● **Goal of the exercise**:
Up to and including the line that contains "C2: 33uF (plus", return every line from the start of the data, unchanged.

● **Data for this task**:
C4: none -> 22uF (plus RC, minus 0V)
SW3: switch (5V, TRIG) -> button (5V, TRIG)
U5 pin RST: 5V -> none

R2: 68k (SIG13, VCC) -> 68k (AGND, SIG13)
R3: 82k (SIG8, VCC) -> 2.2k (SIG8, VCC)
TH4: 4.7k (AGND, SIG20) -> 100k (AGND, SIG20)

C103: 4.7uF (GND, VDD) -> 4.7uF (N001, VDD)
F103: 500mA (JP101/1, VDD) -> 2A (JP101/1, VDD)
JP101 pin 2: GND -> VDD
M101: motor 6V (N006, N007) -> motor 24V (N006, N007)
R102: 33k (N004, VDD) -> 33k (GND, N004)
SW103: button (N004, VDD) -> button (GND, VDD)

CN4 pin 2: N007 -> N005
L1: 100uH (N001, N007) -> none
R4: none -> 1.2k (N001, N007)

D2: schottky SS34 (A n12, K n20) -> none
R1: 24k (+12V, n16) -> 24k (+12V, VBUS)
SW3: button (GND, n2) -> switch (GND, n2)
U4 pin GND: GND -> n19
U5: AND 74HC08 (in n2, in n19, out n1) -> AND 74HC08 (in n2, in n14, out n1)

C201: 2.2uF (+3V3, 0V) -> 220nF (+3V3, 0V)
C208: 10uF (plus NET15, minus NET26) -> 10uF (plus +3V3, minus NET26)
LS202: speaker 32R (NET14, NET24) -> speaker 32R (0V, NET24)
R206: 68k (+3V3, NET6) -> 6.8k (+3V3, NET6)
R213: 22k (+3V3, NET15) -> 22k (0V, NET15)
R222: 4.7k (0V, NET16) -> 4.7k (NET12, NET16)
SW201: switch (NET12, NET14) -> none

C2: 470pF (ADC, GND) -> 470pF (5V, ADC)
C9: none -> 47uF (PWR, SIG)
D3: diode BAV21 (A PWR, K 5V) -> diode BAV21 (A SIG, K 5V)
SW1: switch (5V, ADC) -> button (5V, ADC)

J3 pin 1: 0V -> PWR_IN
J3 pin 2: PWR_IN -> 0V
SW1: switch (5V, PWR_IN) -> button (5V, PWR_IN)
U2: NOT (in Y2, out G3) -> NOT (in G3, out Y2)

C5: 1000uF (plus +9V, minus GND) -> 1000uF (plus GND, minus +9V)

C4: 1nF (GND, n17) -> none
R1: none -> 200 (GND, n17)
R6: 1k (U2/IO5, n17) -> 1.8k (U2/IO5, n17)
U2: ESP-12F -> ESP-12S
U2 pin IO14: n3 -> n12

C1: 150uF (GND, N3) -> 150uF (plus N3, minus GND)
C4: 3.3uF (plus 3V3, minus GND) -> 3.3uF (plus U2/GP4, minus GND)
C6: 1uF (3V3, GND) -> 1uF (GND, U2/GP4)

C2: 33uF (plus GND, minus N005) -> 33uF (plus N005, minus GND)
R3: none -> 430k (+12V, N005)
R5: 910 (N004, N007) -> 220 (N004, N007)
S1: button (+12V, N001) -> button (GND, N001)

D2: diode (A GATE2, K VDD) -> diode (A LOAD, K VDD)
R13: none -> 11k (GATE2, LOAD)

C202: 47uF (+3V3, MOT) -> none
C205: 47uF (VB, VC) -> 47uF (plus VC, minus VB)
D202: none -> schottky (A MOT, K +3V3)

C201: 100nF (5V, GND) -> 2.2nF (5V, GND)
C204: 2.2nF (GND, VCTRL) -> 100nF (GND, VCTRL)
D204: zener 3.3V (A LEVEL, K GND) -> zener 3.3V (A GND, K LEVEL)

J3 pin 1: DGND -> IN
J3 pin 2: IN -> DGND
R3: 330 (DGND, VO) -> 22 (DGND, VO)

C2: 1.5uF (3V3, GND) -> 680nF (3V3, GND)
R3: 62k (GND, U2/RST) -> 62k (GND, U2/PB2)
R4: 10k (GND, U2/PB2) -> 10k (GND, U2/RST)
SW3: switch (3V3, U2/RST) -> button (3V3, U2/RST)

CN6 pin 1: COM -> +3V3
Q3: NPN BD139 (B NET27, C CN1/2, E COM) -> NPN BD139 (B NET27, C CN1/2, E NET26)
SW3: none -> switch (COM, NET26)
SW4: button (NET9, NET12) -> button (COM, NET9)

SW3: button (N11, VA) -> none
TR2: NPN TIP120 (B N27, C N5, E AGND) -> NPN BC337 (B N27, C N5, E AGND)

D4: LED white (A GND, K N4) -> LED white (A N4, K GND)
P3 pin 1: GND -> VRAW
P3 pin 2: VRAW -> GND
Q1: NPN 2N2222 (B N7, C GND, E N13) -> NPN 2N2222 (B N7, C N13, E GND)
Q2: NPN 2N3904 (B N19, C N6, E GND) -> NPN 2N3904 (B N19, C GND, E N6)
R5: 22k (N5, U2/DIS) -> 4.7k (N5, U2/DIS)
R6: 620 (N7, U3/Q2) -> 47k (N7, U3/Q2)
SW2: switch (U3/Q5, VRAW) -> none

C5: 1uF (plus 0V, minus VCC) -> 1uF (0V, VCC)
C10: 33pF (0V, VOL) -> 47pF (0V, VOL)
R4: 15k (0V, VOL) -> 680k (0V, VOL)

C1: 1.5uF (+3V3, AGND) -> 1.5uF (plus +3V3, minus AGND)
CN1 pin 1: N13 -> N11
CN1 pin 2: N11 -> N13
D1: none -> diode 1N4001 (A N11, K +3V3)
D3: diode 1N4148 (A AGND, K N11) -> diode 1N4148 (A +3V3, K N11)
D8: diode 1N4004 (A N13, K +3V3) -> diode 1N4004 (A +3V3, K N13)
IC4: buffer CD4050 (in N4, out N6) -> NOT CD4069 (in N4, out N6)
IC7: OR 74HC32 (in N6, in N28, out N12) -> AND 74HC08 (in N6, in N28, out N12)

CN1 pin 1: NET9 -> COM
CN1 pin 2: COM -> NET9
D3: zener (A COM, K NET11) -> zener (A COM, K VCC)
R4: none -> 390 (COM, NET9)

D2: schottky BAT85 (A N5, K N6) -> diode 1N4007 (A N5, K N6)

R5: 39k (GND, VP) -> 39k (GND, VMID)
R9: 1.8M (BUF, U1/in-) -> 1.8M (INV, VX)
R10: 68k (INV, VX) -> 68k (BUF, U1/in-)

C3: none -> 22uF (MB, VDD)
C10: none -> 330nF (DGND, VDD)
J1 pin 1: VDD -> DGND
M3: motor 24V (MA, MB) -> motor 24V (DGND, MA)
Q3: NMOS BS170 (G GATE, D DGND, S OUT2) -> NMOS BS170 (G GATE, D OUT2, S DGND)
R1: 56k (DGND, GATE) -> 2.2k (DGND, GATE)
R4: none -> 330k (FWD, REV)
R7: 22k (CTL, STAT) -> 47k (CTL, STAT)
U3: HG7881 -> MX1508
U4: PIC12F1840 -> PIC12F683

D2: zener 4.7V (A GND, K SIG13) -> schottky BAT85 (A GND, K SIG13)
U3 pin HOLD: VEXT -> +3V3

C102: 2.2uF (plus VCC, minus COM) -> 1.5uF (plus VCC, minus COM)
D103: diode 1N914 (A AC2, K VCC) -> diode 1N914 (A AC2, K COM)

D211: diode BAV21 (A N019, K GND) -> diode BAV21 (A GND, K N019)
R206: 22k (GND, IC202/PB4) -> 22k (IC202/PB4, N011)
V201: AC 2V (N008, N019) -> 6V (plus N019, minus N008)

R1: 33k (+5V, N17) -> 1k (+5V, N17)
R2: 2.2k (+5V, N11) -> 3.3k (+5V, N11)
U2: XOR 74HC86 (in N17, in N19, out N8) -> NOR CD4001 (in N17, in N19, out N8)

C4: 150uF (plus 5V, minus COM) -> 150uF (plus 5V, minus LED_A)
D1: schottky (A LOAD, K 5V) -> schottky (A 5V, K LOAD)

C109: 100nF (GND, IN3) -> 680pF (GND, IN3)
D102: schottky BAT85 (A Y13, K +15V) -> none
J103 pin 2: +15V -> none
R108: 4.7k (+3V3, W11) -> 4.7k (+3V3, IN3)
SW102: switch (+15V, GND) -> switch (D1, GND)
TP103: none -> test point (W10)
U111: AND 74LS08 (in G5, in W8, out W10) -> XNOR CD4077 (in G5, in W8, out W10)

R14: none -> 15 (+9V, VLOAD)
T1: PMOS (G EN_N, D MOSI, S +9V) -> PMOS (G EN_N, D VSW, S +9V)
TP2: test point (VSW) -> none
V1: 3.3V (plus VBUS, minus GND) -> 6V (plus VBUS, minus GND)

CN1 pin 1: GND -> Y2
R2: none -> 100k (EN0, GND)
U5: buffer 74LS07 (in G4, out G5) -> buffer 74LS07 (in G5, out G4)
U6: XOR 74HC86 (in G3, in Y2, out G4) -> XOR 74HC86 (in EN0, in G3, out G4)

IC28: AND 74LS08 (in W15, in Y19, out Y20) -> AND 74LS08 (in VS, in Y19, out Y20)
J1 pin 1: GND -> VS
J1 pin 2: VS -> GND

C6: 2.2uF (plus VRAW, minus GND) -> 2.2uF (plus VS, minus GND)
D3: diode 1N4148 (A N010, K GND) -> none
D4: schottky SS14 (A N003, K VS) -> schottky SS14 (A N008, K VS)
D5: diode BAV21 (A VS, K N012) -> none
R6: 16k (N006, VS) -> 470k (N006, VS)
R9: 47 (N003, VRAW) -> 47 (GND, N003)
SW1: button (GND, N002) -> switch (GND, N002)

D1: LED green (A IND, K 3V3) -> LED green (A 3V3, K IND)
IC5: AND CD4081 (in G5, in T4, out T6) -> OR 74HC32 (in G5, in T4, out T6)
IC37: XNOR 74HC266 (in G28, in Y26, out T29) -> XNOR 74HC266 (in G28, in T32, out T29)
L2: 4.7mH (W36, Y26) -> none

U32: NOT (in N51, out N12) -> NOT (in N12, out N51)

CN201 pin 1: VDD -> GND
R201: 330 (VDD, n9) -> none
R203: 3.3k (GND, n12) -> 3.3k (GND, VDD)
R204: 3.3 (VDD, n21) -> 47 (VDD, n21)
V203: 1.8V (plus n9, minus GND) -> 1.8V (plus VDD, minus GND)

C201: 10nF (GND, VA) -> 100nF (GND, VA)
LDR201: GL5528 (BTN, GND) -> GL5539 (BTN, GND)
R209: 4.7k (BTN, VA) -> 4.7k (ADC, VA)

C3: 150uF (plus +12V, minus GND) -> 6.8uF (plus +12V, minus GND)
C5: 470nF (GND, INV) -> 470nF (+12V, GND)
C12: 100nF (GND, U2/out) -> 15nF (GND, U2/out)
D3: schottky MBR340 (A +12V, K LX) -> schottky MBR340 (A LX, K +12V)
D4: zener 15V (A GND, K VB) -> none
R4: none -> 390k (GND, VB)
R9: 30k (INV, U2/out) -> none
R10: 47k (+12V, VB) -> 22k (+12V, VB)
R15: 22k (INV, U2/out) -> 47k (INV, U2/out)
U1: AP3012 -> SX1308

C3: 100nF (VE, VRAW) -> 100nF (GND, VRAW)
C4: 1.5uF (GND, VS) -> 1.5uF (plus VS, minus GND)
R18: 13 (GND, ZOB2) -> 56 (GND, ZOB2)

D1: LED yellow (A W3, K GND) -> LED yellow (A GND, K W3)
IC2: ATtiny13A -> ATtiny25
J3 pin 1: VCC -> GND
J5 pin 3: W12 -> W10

● **Exercise result**:
C4: none -> 22uF (plus RC, minus 0V)
SW3: switch (5V, TRIG) -> button (5V, TRIG)
U5 pin RST: 5V -> none

R2: 68k (SIG13, VCC) -> 68k (AGND, SIG13)
R3: 82k (SIG8, VCC) -> 2.2k (SIG8, VCC)
TH4: 4.7k (AGND, SIG20) -> 100k (AGND, SIG20)

C103: 4.7uF (GND, VDD) -> 4.7uF (N001, VDD)
F103: 500mA (JP101/1, VDD) -> 2A (JP101/1, VDD)
JP101 pin 2: GND -> VDD
M101: motor 6V (N006, N007) -> motor 24V (N006, N007)
R102: 33k (N004, VDD) -> 33k (GND, N004)
SW103: button (N004, VDD) -> button (GND, VDD)

CN4 pin 2: N007 -> N005
L1: 100uH (N001, N007) -> none
R4: none -> 1.2k (N001, N007)

D2: schottky SS34 (A n12, K n20) -> none
R1: 24k (+12V, n16) -> 24k (+12V, VBUS)
SW3: button (GND, n2) -> switch (GND, n2)
U4 pin GND: GND -> n19
U5: AND 74HC08 (in n2, in n19, out n1) -> AND 74HC08 (in n2, in n14, out n1)

C201: 2.2uF (+3V3, 0V) -> 220nF (+3V3, 0V)
C208: 10uF (plus NET15, minus NET26) -> 10uF (plus +3V3, minus NET26)
LS202: speaker 32R (NET14, NET24) -> speaker 32R (0V, NET24)
R206: 68k (+3V3, NET6) -> 6.8k (+3V3, NET6)
R213: 22k (+3V3, NET15) -> 22k (0V, NET15)
R222: 4.7k (0V, NET16) -> 4.7k (NET12, NET16)
SW201: switch (NET12, NET14) -> none

C2: 470pF (ADC, GND) -> 470pF (5V, ADC)
C9: none -> 47uF (PWR, SIG)
D3: diode BAV21 (A PWR, K 5V) -> diode BAV21 (A SIG, K 5V)
SW1: switch (5V, ADC) -> button (5V, ADC)

J3 pin 1: 0V -> PWR_IN
J3 pin 2: PWR_IN -> 0V
SW1: switch (5V, PWR_IN) -> button (5V, PWR_IN)
U2: NOT (in Y2, out G3) -> NOT (in G3, out Y2)

C5: 1000uF (plus +9V, minus GND) -> 1000uF (plus GND, minus +9V)

C4: 1nF (GND, n17) -> none
R1: none -> 200 (GND, n17)
R6: 1k (U2/IO5, n17) -> 1.8k (U2/IO5, n17)
U2: ESP-12F -> ESP-12S
U2 pin IO14: n3 -> n12

C1: 150uF (GND, N3) -> 150uF (plus N3, minus GND)
C4: 3.3uF (plus 3V3, minus GND) -> 3.3uF (plus U2/GP4, minus GND)
C6: 1uF (3V3, GND) -> 1uF (GND, U2/GP4)

C2: 33uF (plus GND, minus N005) -> 33uF (plus N005, minus GND)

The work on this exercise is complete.